Collected data
- Opening Delimiter -

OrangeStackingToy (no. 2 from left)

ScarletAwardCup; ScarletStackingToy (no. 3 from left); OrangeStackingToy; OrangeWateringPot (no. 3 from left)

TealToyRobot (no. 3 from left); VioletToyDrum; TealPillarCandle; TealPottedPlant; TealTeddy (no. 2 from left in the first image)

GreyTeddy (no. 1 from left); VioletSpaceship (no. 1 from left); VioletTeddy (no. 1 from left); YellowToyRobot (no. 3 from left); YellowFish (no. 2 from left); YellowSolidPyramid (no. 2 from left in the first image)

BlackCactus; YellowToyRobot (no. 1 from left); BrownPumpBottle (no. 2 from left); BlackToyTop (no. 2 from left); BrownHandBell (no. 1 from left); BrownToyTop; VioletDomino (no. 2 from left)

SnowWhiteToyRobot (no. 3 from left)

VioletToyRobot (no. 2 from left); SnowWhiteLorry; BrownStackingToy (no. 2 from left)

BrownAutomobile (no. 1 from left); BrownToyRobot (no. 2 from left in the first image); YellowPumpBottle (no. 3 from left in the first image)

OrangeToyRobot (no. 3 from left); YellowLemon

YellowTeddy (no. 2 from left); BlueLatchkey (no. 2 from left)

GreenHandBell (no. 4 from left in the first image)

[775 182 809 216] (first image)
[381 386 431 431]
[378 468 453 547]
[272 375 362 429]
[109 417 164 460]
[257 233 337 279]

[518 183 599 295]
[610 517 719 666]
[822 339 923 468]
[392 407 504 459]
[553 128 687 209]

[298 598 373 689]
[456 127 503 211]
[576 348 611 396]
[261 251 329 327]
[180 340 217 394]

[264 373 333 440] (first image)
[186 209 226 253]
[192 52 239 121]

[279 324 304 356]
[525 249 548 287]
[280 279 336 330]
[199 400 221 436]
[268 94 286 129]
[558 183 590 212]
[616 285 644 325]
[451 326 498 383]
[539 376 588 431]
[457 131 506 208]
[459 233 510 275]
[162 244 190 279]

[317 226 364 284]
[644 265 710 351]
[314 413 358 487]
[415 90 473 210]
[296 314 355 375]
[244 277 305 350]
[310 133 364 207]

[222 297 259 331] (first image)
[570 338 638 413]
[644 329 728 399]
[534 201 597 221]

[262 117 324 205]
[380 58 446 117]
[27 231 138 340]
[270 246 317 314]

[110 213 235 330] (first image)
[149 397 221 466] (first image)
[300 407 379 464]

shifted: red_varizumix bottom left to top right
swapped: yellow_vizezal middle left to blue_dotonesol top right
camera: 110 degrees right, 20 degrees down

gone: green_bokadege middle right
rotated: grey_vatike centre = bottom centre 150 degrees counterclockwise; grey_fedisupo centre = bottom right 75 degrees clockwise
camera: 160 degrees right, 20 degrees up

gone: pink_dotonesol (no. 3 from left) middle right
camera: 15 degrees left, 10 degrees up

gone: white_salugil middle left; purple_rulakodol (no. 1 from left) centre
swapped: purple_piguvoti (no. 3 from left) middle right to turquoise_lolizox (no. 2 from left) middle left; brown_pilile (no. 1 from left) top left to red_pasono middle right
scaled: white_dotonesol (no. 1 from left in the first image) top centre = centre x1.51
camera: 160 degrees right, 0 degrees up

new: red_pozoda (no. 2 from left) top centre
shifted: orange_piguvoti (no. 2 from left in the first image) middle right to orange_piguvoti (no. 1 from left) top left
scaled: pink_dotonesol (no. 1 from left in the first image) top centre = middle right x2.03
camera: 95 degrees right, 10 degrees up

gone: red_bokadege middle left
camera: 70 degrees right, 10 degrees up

- Closing Delimiter -

◆ Task statement
Output every line of the data again, exactly.

◆ Written reply
OrangeStackingToy (no. 2 from left)

ScarletAwardCup; ScarletStackingToy (no. 3 from left); OrangeStackingToy; OrangeWateringPot (no. 3 from left)

TealToyRobot (no. 3 from left); VioletToyDrum; TealPillarCandle; TealPottedPlant; TealTeddy (no. 2 from left in the first image)

GreyTeddy (no. 1 from left); VioletSpaceship (no. 1 from left); VioletTeddy (no. 1 from left); YellowToyRobot (no. 3 from left); YellowFish (no. 2 from left); YellowSolidPyramid (no. 2 from left in the first image)

BlackCactus; YellowToyRobot (no. 1 from left); BrownPumpBottle (no. 2 from left); BlackToyTop (no. 2 from left); BrownHandBell (no. 1 from left); BrownToyTop; VioletDomino (no. 2 from left)

SnowWhiteToyRobot (no. 3 from left)

VioletToyRobot (no. 2 from left); SnowWhiteLorry; BrownStackingToy (no. 2 from left)

BrownAutomobile (no. 1 from left); BrownToyRobot (no. 2 from left in the first image); YellowPumpBottle (no. 3 from left in the first image)

OrangeToyRobot (no. 3 from left); YellowLemon

YellowTeddy (no. 2 from left); BlueLatchkey (no. 2 from left)

GreenHandBell (no. 4 from left in the first image)

[775 182 809 216] (first image)
[381 386 431 431]
[378 468 453 547]
[272 375 362 429]
[109 417 164 460]
[257 233 337 279]

[518 183 599 295]
[610 517 719 666]
[822 339 923 468]
[392 407 504 459]
[553 128 687 209]

[298 598 373 689]
[456 127 503 211]
[576 348 611 396]
[261 251 329 327]
[180 340 217 394]

[264 373 333 440] (first image)
[186 209 226 253]
[192 52 239 121]

[279 324 304 356]
[525 249 548 287]
[280 279 336 330]
[199 400 221 436]
[268 94 286 129]
[558 183 590 212]
[616 285 644 325]
[451 326 498 383]
[539 376 588 431]
[457 131 506 208]
[459 233 510 275]
[162 244 190 279]

[317 226 364 284]
[644 265 710 351]
[314 413 358 487]
[415 90 473 210]
[296 314 355 375]
[244 277 305 350]
[310 133 364 207]

[222 297 259 331] (first image)
[570 338 638 413]
[644 329 728 399]
[534 201 597 221]

[262 117 324 205]
[380 58 446 117]
[27 231 138 340]
[270 246 317 314]

[110 213 235 330] (first image)
[149 397 221 466] (first image)
[300 407 379 464]

shifted: red_varizumix bottom left to top right
swapped: yellow_vizezal middle left to blue_dotonesol top right
camera: 110 degrees right, 20 degrees down

gone: green_bokadege middle right
rotated: grey_vatike centre = bottom centre 150 degrees counterclockwise; grey_fedisupo centre = bottom right 75 degrees clockwise
camera: 160 degrees right, 20 degrees up

gone: pink_dotonesol (no. 3 from left) middle right
camera: 15 degrees left, 10 degrees up

gone: white_salugil middle left; purple_rulakodol (no. 1 from left) centre
swapped: purple_piguvoti (no. 3 from left) middle right to turquoise_lolizox (no. 2 from left) middle left; brown_pilile (no. 1 from left) top left to red_pasono middle right
scaled: white_dotonesol (no. 1 from left in the first image) top centre = centre x1.51
camera: 160 degrees right, 0 degrees up

new: red_pozoda (no. 2 from left) top centre
shifted: orange_piguvoti (no. 2 from left in the first image) middle right to orange_piguvoti (no. 1 from left) top left
scaled: pink_dotonesol (no. 1 from left in the first image) top centre = middle right x2.03
camera: 95 degrees right, 10 degrees up

gone: red_bokadege middle left
camera: 70 degrees right, 10 degrees up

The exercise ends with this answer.